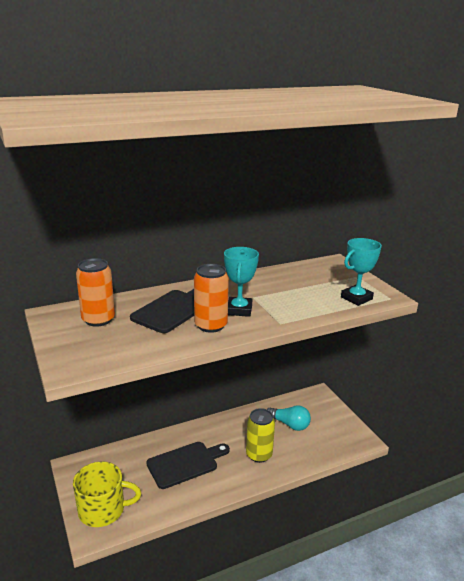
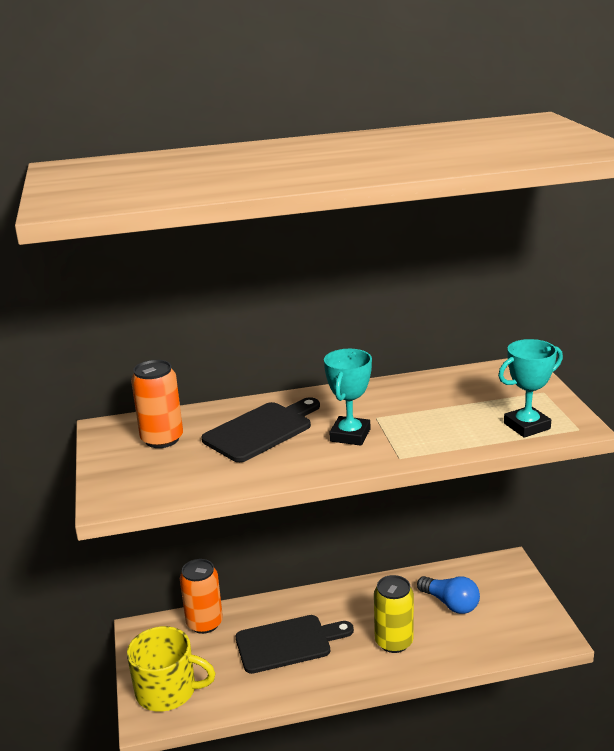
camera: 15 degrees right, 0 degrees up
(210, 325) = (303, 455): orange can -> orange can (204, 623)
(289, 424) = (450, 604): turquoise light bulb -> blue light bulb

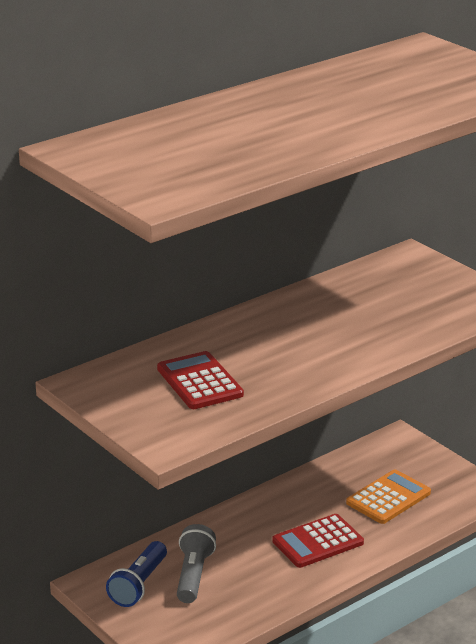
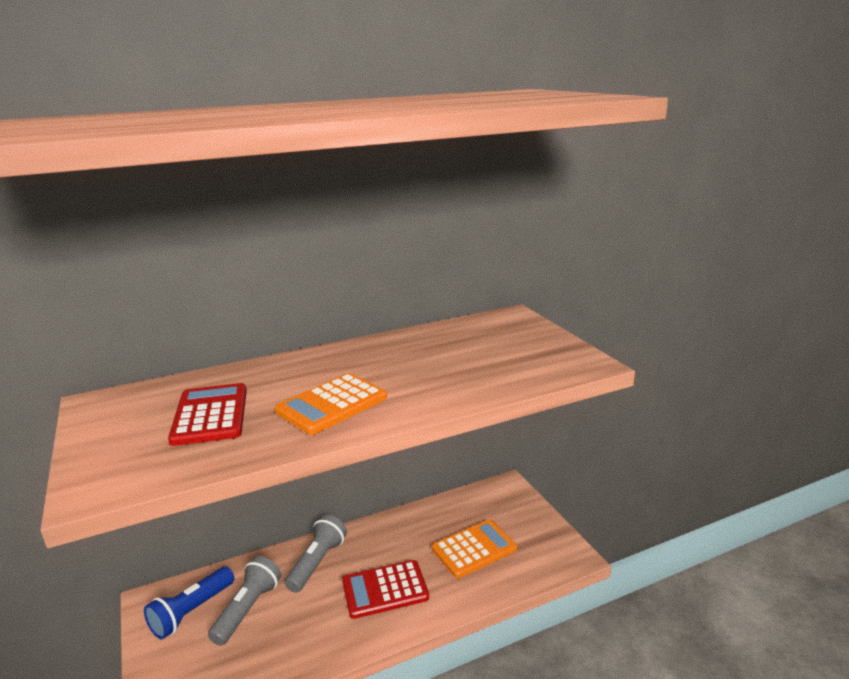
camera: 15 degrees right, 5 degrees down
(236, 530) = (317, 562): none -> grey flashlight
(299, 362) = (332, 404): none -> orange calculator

• _Problem to solve_:
Would you return the material exactly, images excluded?

• _Task result_:
camera: 15 degrees right, 0 degrees up
(210, 325) = (303, 455): orange can -> orange can (204, 623)
(289, 424) = (450, 604): turquoise light bulb -> blue light bulb

camera: 15 degrees right, 5 degrees down
(236, 530) = (317, 562): none -> grey flashlight
(299, 362) = (332, 404): none -> orange calculator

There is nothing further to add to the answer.